<<<<
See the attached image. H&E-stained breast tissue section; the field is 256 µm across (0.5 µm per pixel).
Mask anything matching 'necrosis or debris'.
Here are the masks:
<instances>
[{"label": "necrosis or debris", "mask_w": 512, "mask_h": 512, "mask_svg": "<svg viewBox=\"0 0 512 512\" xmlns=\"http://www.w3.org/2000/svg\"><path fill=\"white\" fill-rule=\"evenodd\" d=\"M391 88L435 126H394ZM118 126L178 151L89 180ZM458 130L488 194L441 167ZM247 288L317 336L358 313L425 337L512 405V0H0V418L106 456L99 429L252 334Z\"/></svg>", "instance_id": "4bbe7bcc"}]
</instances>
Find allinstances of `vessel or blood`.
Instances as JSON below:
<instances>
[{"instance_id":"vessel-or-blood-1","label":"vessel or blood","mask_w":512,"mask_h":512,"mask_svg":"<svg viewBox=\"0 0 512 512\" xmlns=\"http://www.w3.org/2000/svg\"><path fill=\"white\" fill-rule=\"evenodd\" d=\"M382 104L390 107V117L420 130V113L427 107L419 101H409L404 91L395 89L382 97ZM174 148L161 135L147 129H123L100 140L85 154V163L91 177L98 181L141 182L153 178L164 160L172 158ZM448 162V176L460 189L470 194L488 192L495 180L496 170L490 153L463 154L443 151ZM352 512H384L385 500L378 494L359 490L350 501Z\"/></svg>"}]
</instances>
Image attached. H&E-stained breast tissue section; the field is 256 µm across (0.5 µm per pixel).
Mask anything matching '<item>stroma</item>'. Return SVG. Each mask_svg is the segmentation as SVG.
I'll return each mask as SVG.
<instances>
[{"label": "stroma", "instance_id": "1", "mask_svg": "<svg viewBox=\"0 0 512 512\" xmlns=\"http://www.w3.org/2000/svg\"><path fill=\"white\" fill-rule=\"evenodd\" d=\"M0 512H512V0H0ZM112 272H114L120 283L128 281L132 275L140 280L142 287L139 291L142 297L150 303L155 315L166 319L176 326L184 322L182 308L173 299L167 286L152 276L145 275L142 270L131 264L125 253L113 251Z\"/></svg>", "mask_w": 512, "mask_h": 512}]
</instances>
>>>>
▸ Exercise
Extract every line containing the string "section" from the data above.

▸ Result below
See the attached image. H&E-stained breast tissue section; the field is 256 µm across (0.5 µm per pixel).
Image attached. H&E-stained breast tissue section; the field is 256 µm across (0.5 µm per pixel).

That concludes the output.